Work to do:
Select each line of the entries below that contains the word "more".
+++ Data entries +++
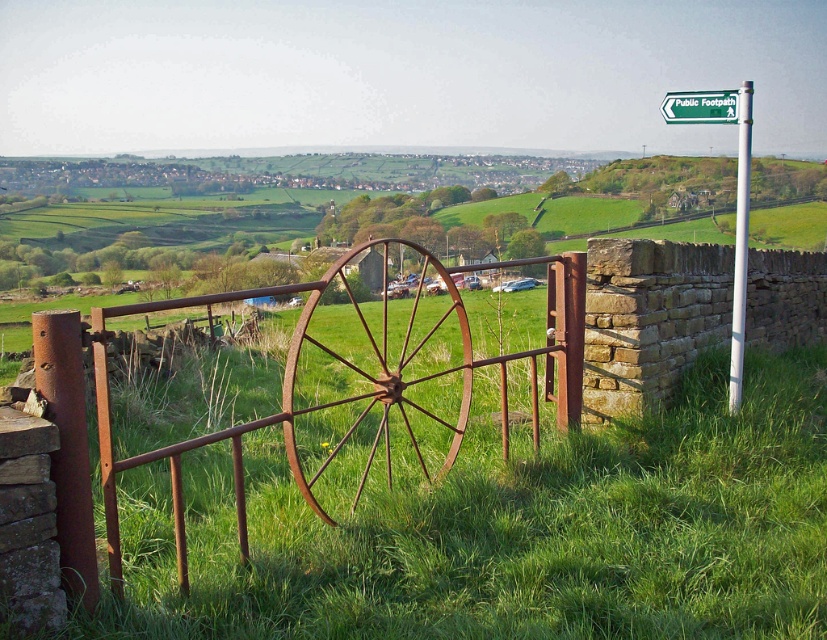
Based on the photo, you are a painter who wants to paint both the rusty metal wagon wheel at center and the green plastic sign at upper right. Since you need to bring your ladder, which object will require a taller ladder to reach?

The green plastic sign at upper right requires a taller ladder because it is located higher up at the upper right compared to the rusty metal wagon wheel at center, which is positioned lower at the center.

You are a hiker who has reached a fork in the path. You see a rusty metal gate at center and a green plastic signpost at upper right. According to the scene, which object is positioned to the left of the other?

The rusty metal gate at center is to the left of green plastic signpost at upper right.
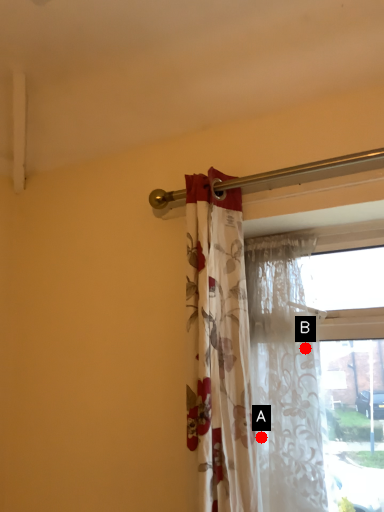
Question: Two points are circled on the image, labeled by A and B beside each circle. Among these points, which one is nearest to the camera?

Choices:
 (A) A is closer
 (B) B is closer

Answer: (B)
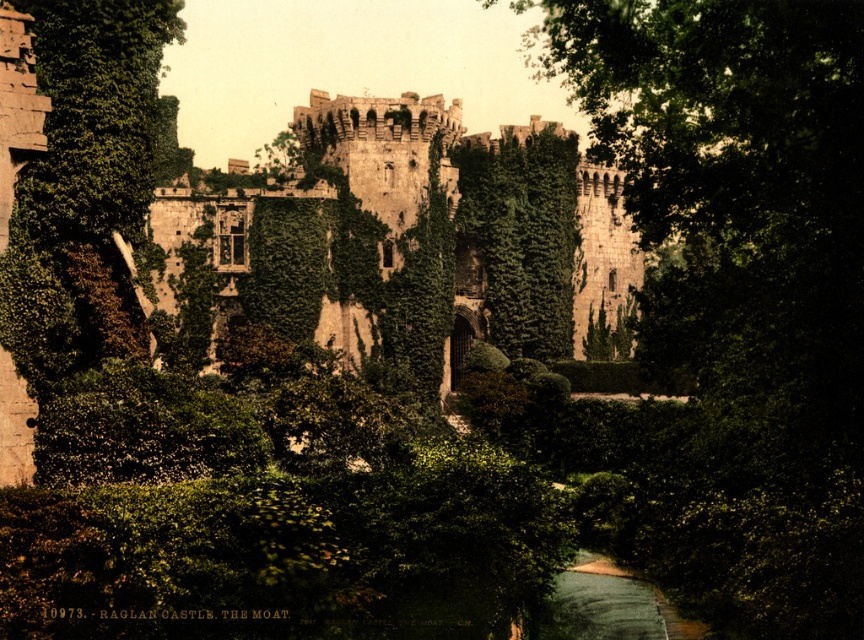
You are standing at the edge of Raglan Castle moat and see a point marked at coordinates (x=739, y=291). What object is located at that point?

The point at coordinates (x=739, y=291) corresponds to a green leafy tree at center.

You are planning to take a photo of both the green leafy tree at center and the stone castle at center from a distance. Which object will appear wider in the photo?

The stone castle at center will appear wider in the photo because its width is greater than the green leafy tree at center.

You are standing in the garden of Raglan Castle and notice both the green leafy tree at center and the stone castle at center. Which object appears taller from your current viewpoint?

The green leafy tree at center is taller than the stone castle at center, so it appears taller from your current viewpoint.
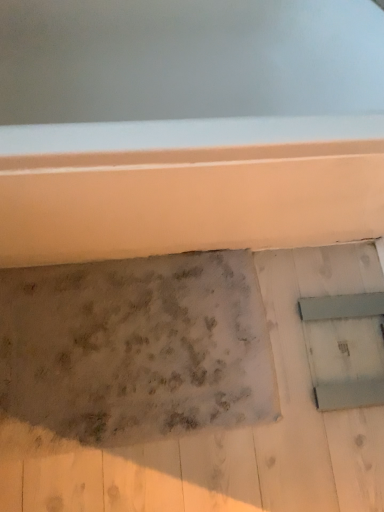
Question: In the image, is speckled concrete wall at center positioned in front of or behind metallic gray window at lower right?

Choices:
 (A) front
 (B) behind

Answer: (A)

Question: In terms of size, does speckled concrete wall at center appear bigger or smaller than metallic gray window at lower right?

Choices:
 (A) big
 (B) small

Answer: (A)

Question: From a real-world perspective, relative to metallic gray window at lower right, is speckled concrete wall at center vertically above or below?

Choices:
 (A) below
 (B) above

Answer: (A)

Question: From a real-world perspective, relative to speckled concrete wall at center, is metallic gray window at lower right vertically above or below?

Choices:
 (A) above
 (B) below

Answer: (A)

Question: Is metallic gray window at lower right taller or shorter than speckled concrete wall at center?

Choices:
 (A) short
 (B) tall

Answer: (A)

Question: Would you say metallic gray window at lower right is to the left or to the right of speckled concrete wall at center in the picture?

Choices:
 (A) left
 (B) right

Answer: (B)

Question: Considering the positions of metallic gray window at lower right and speckled concrete wall at center in the image, is metallic gray window at lower right bigger or smaller than speckled concrete wall at center?

Choices:
 (A) small
 (B) big

Answer: (A)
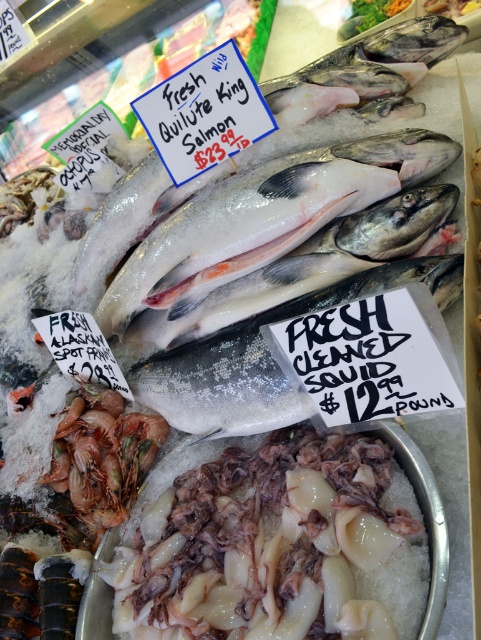
Question: Which of the following is the closest to the observer?

Choices:
 (A) white glossy salmon at center
 (B) shiny silver salmon at center
 (C) translucent white squid at center

Answer: (C)

Question: Which is nearer to the translucent white squid at center?

Choices:
 (A) white glossy salmon at center
 (B) shiny silver salmon at center

Answer: (A)

Question: From the image, what is the correct spatial relationship of translucent white squid at center in relation to shiny silver salmon at center?

Choices:
 (A) left
 (B) right

Answer: (A)

Question: Which point is closer to the camera?

Choices:
 (A) (236, 420)
 (B) (164, 573)

Answer: (B)

Question: Is translucent white squid at center positioned before white glossy salmon at center?

Choices:
 (A) no
 (B) yes

Answer: (B)

Question: Does translucent white squid at center have a lesser width compared to shiny silver salmon at center?

Choices:
 (A) yes
 (B) no

Answer: (A)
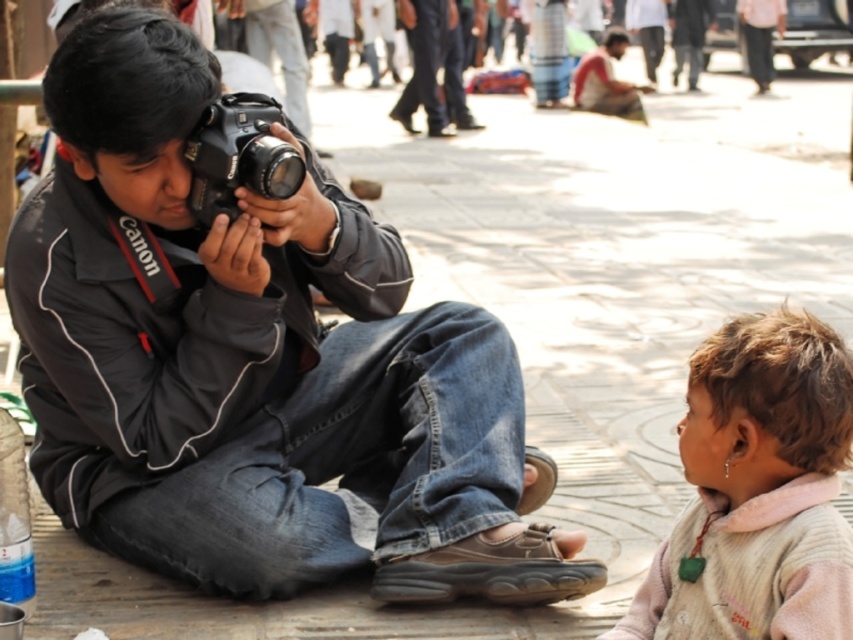
Who is lower down, light brown hair at lower right or black plastic camera at left?

light brown hair at lower right is lower down.

Which is behind, point (735, 326) or point (258, 173)?

Positioned behind is point (258, 173).

Is point (764, 364) positioned after point (230, 128)?

No.

Locate an element on the screen. light brown hair at lower right is located at coordinates coord(758,490).

Is black plastic camera at left smaller than dark blue jeans at center?

Correct, black plastic camera at left occupies less space than dark blue jeans at center.

Who is more forward, [218,106] or [432,93]?

Point [218,106]

Describe the element at coordinates (238, 156) in the screenshot. I see `black plastic camera at left` at that location.

The image size is (853, 640). Identify the location of black plastic camera at left. (238, 156).

Which is above, light brown hair at lower right or dark blue jeans at center?

dark blue jeans at center is higher up.

Is light brown hair at lower right below dark blue jeans at center?

Yes, light brown hair at lower right is below dark blue jeans at center.

Who is more forward, (723, 477) or (405, 32)?

Point (723, 477)

In order to click on light brown hair at lower right in this screenshot , I will do `click(758, 490)`.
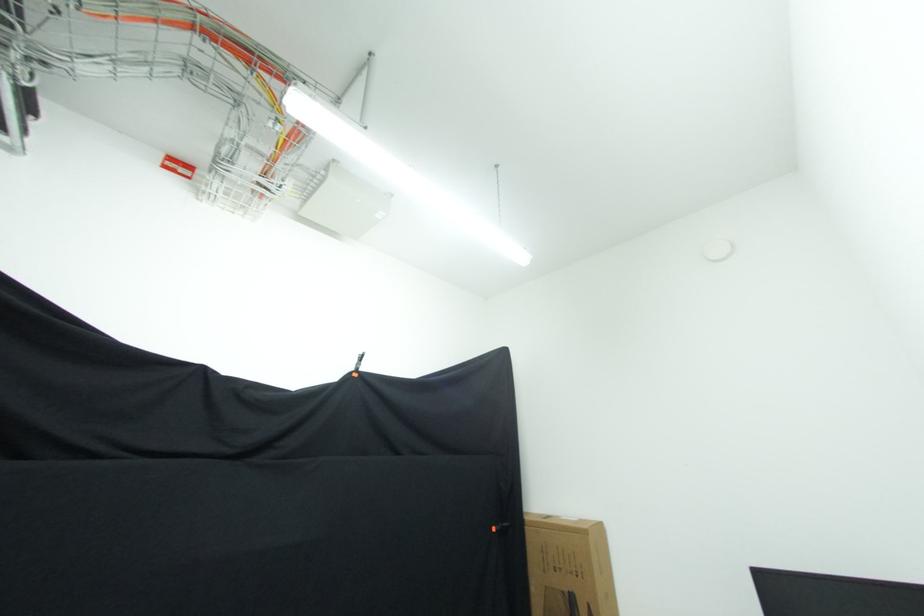
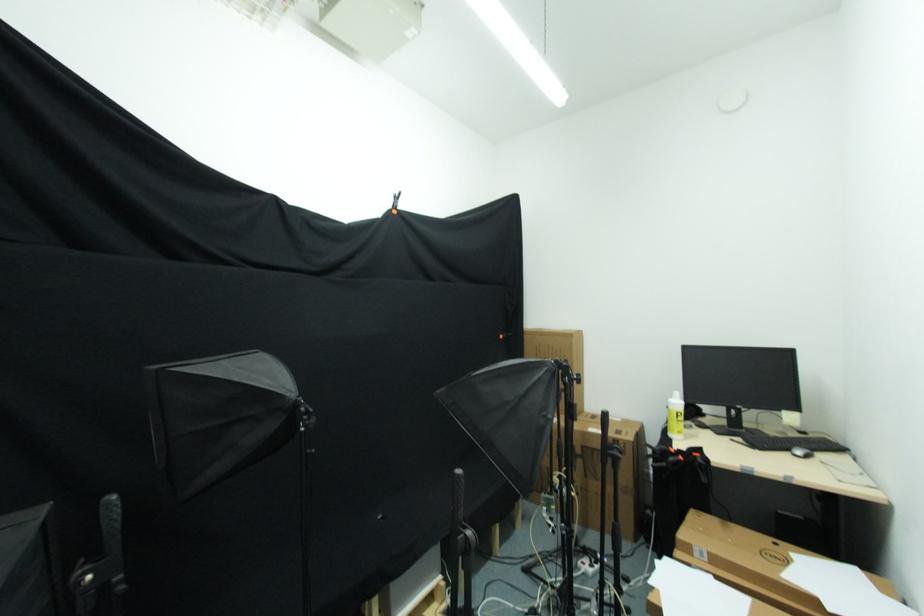
The images are taken continuously from a first-person perspective. In which direction are you moving?

The cameraman moved toward left, backward.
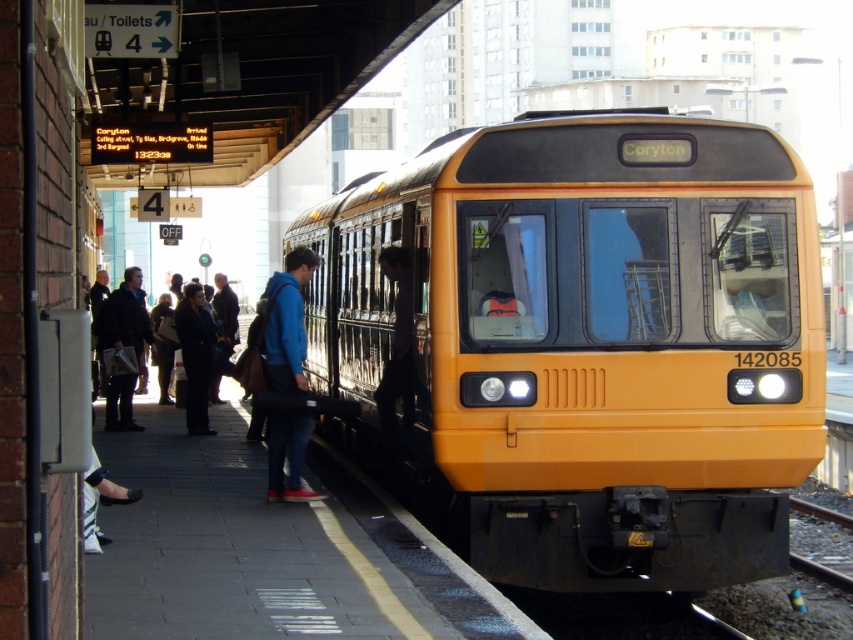
Question: Does blue fabric backpack at center have a larger size compared to dark brown leather jacket at left?

Choices:
 (A) yes
 (B) no

Answer: (B)

Question: Does blue fabric backpack at center have a lesser width compared to dark brown leather jacket at left?

Choices:
 (A) no
 (B) yes

Answer: (B)

Question: Which point is farther to the camera?

Choices:
 (A) (627, 412)
 (B) (296, 432)
 (C) (137, 332)

Answer: (C)

Question: Considering the relative positions of yellow matte train at center and blue fabric backpack at center in the image provided, where is yellow matte train at center located with respect to blue fabric backpack at center?

Choices:
 (A) above
 (B) below

Answer: (A)

Question: Which of the following is the closest to the observer?

Choices:
 (A) blue fabric backpack at center
 (B) yellow matte train at center

Answer: (B)

Question: Estimate the real-world distances between objects in this image. Which object is farther from the yellow matte train at center?

Choices:
 (A) blue fabric backpack at center
 (B) dark brown leather jacket at left

Answer: (B)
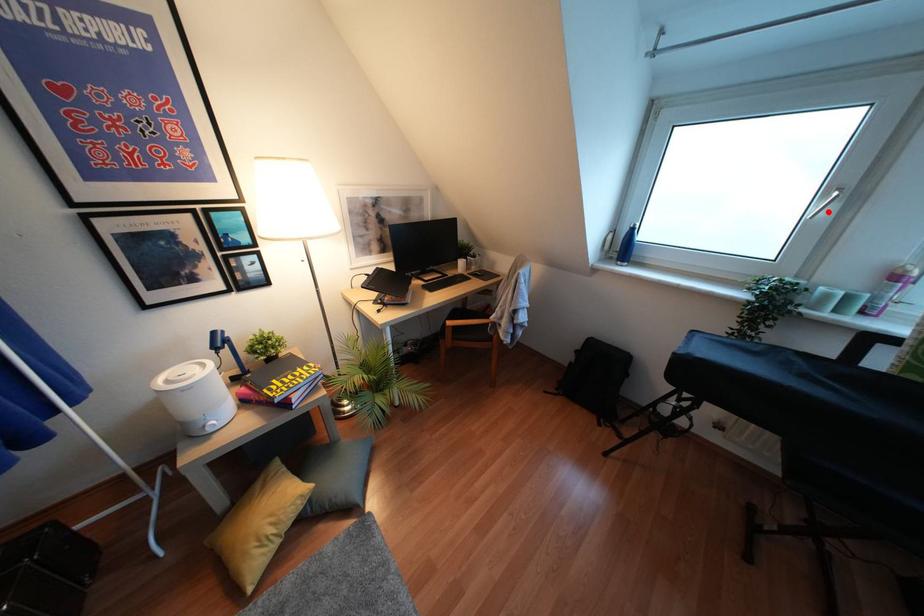
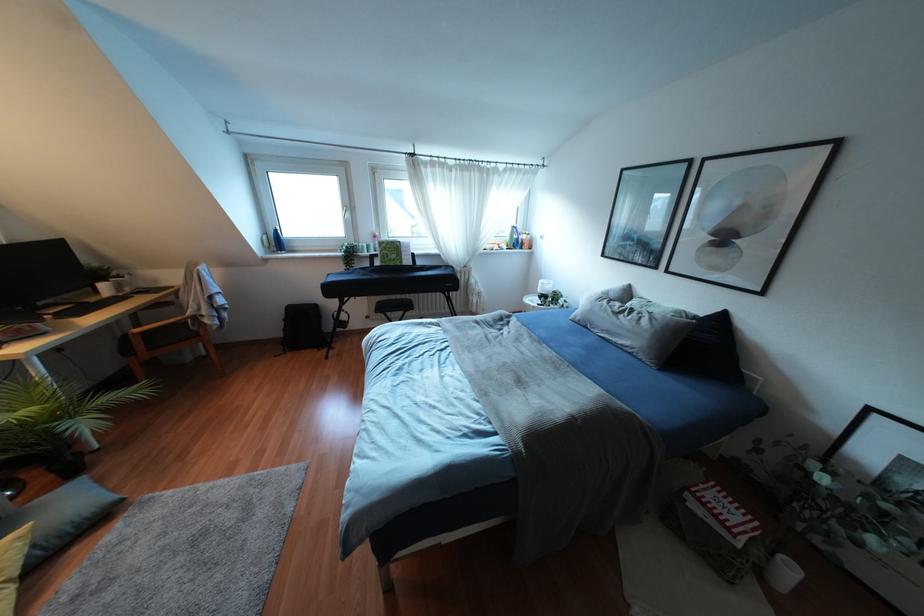
Question: I am providing you with two images of the same scene from different viewpoints. A red point is shown in image1. For the corresponding object point in image2, is it positioned nearer or farther from the camera?

Choices:
 (A) Nearer
 (B) Farther

Answer: (A)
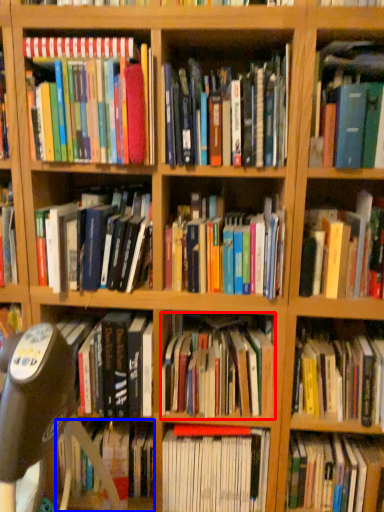
Question: Among these objects, which one is farthest to the camera, book (highlighted by a red box) or book (highlighted by a blue box)?

Choices:
 (A) book
 (B) book

Answer: (B)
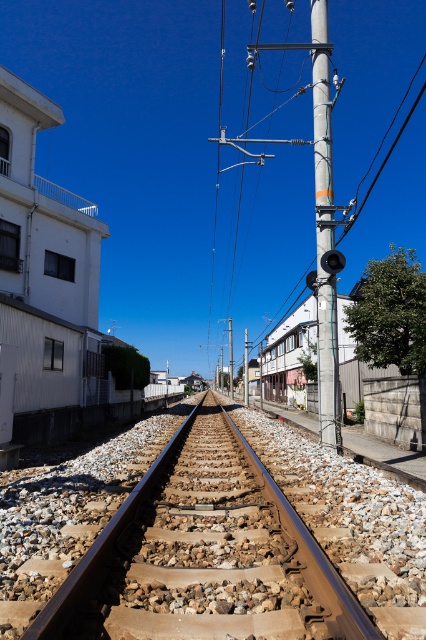
You are a maintenance worker inspecting the railway tracks. You notice two poles along the tracks. Which pole is closer to the left side of the tracks? Please refer to the silver metallic pole at center and the smooth metallic pole at upper center in your answer.

The silver metallic pole at center is closer to the left side of the tracks because it is positioned to the left of the smooth metallic pole at upper center.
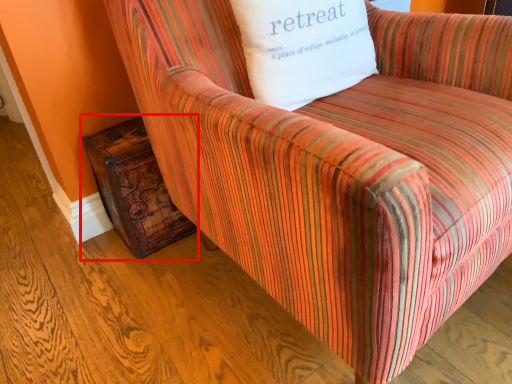
Question: From the image's perspective, where is side table (annotated by the red box) located in relation to pillow in the image?

Choices:
 (A) above
 (B) below

Answer: (B)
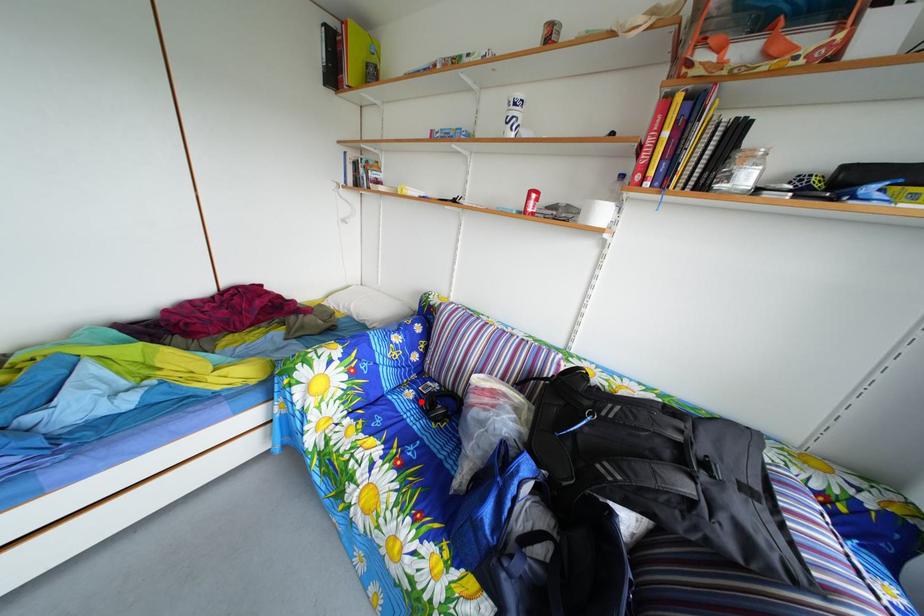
+++
Response below:
Who is more forward, [218,106] or [432,93]?
Who is more forward, (723, 477) or (405, 32)?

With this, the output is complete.